*** MATERIAL PROVIDED ***
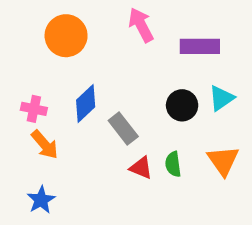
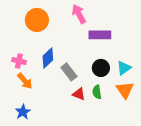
purple rectangle: (200, 46) -> (100, 35), moved
cyan triangle: (221, 98) -> (124, 68), moved
black circle: (182, 105) -> (101, 68), moved

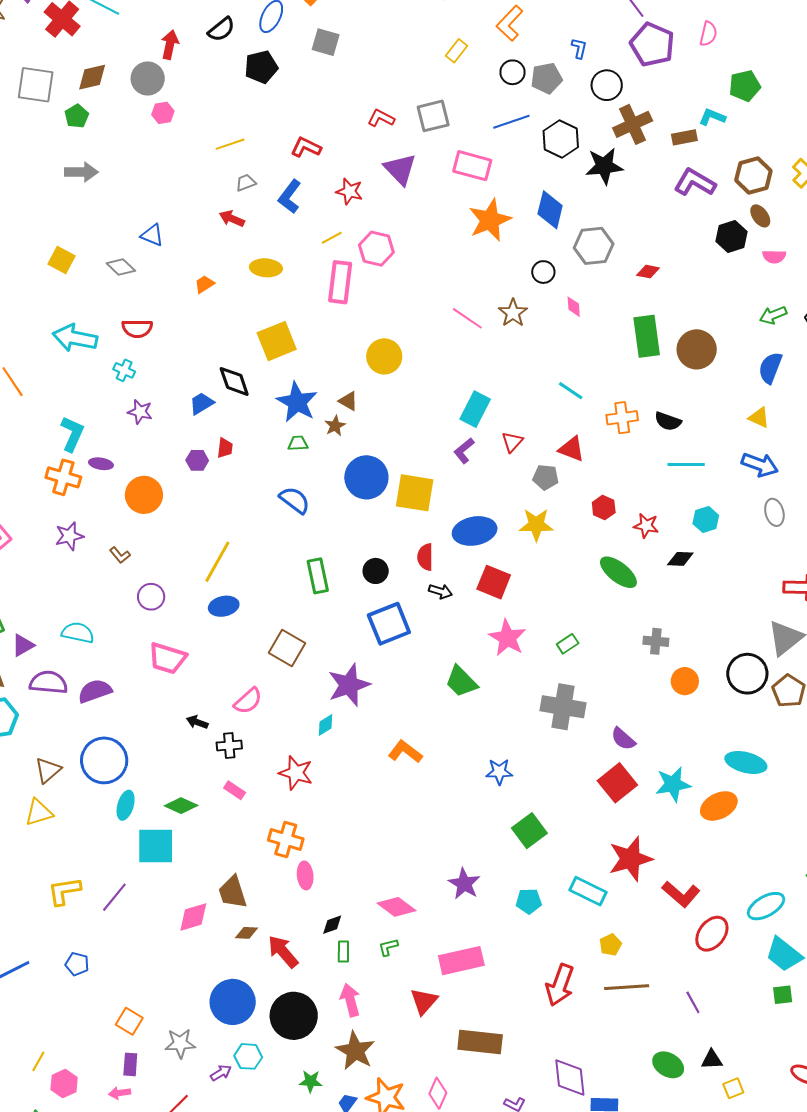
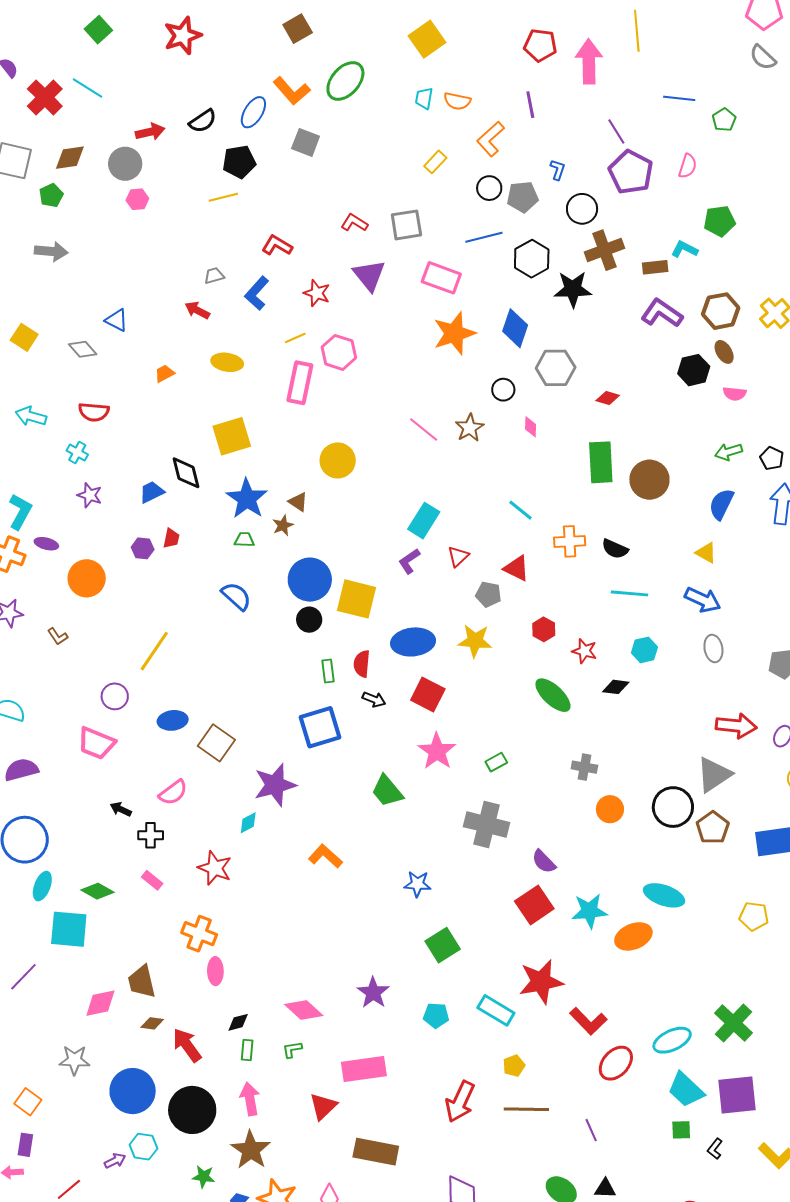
red arrow: (170, 45) -> (150, 132), turned 60
yellow line: (230, 144) -> (223, 197), moved
cyan arrow: (75, 338) -> (31, 416), size x0.7
black circle: (376, 571) -> (309, 620), moved
green rectangle: (318, 576) -> (328, 671), moved, size x0.7
purple circle: (151, 597) -> (115, 696), moved
blue ellipse: (224, 606) -> (173, 720), moved
gray star: (180, 1043) -> (74, 1060), moved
*** End of MATERIAL PROVIDED ***
**WHAT TO PRODUCE**:
Write out the line containing "blue ellipse: (224, 606) -> (173, 720), moved" and every line after it through the end of the entries. Keep each one exactly as it is, and add nothing.

**SOLUTION FOR THIS TASK**:
blue ellipse: (224, 606) -> (173, 720), moved
gray star: (180, 1043) -> (74, 1060), moved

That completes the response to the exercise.